*** Opening Extracted records ***

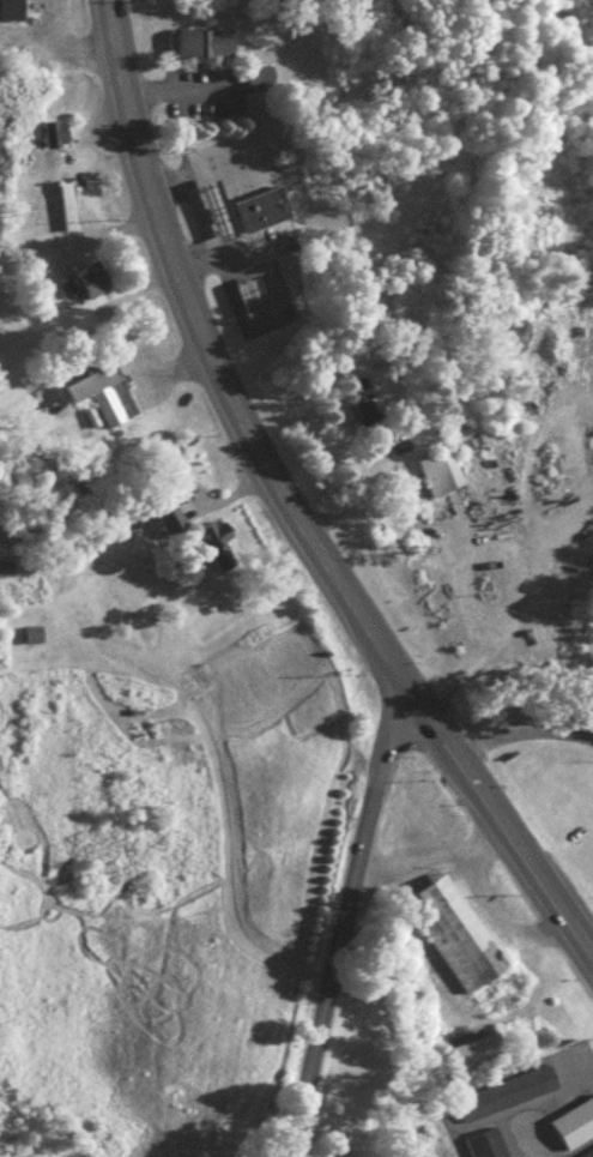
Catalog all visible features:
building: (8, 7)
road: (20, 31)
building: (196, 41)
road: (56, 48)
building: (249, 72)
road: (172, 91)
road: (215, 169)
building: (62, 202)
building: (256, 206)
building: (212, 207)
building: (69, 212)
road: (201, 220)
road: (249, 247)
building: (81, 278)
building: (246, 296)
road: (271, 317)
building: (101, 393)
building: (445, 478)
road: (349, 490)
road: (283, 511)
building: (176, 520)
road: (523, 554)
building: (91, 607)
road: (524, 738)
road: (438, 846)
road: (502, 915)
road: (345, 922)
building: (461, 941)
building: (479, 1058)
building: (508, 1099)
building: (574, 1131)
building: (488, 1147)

*** Closing Extracted records ***

Work required: In full and without changes, repeat the listing above, but not its pictures.

Your response:
Catalog all visible features:
building: (8, 7)
road: (20, 31)
building: (196, 41)
road: (56, 48)
building: (249, 72)
road: (172, 91)
road: (215, 169)
building: (62, 202)
building: (256, 206)
building: (212, 207)
building: (69, 212)
road: (201, 220)
road: (249, 247)
building: (81, 278)
building: (246, 296)
road: (271, 317)
building: (101, 393)
building: (445, 478)
road: (349, 490)
road: (283, 511)
building: (176, 520)
road: (523, 554)
building: (91, 607)
road: (524, 738)
road: (438, 846)
road: (502, 915)
road: (345, 922)
building: (461, 941)
building: (479, 1058)
building: (508, 1099)
building: (574, 1131)
building: (488, 1147)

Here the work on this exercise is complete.